== RECORDS TO USE ==
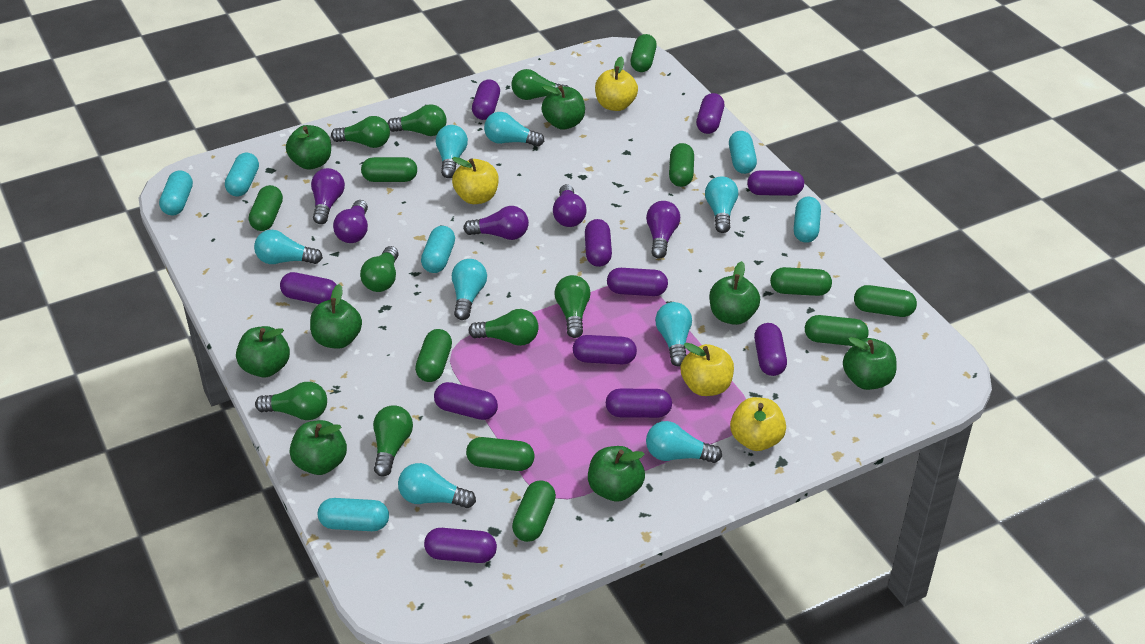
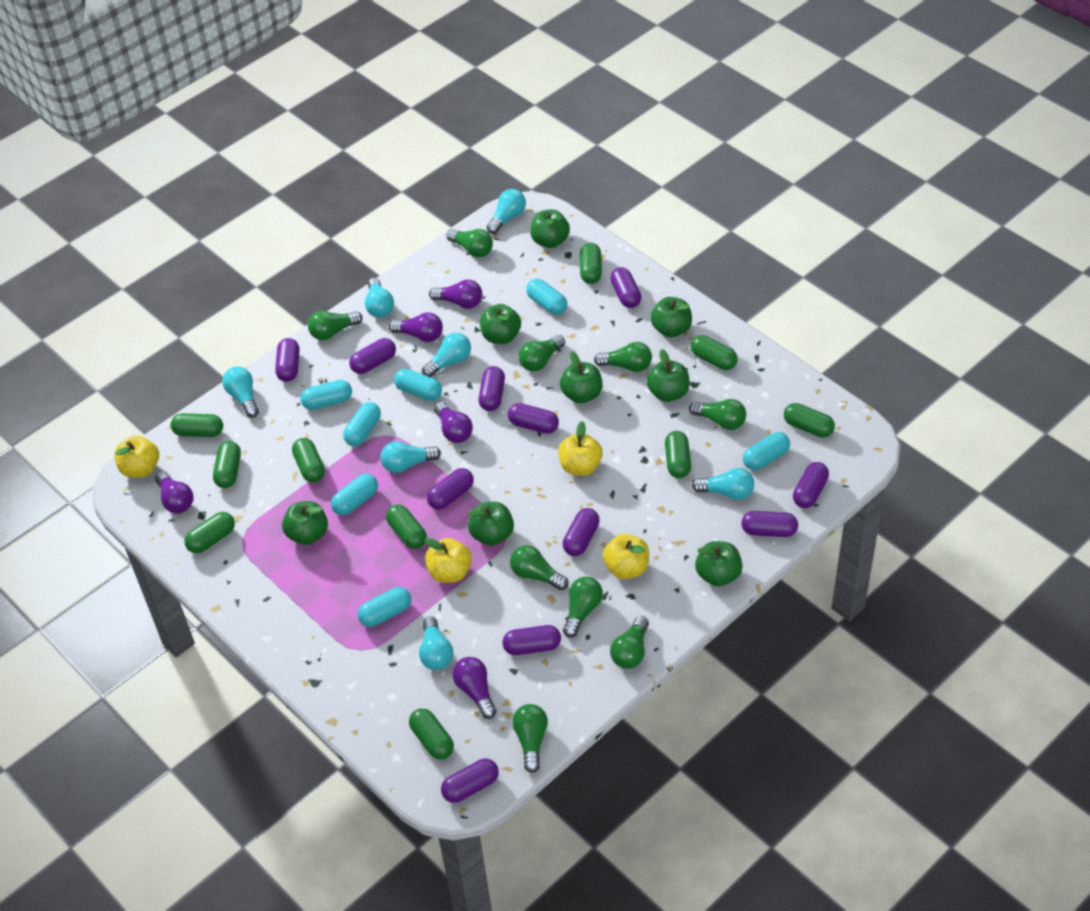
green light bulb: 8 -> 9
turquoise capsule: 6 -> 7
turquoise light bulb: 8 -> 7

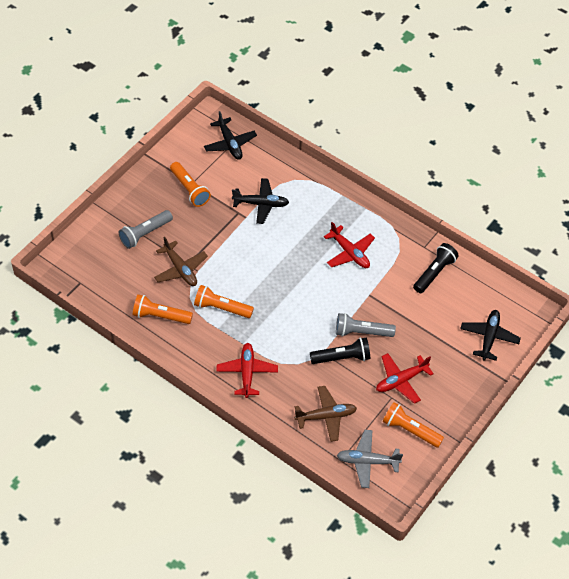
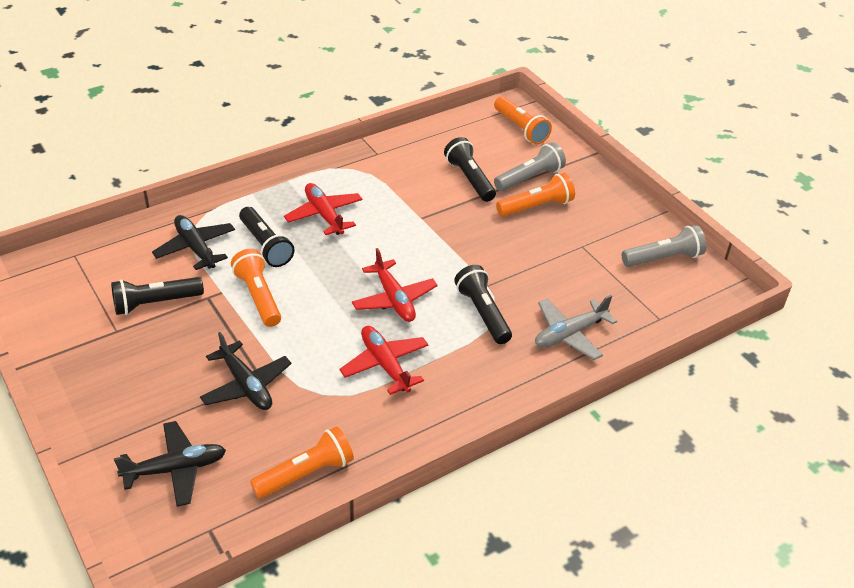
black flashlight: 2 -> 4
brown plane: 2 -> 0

== WHAT IS NEEDED ==
Exclude the pictures, then retype every record exactly.

== TASK SOLUTION ==
green light bulb: 8 -> 9
turquoise capsule: 6 -> 7
turquoise light bulb: 8 -> 7

black flashlight: 2 -> 4
brown plane: 2 -> 0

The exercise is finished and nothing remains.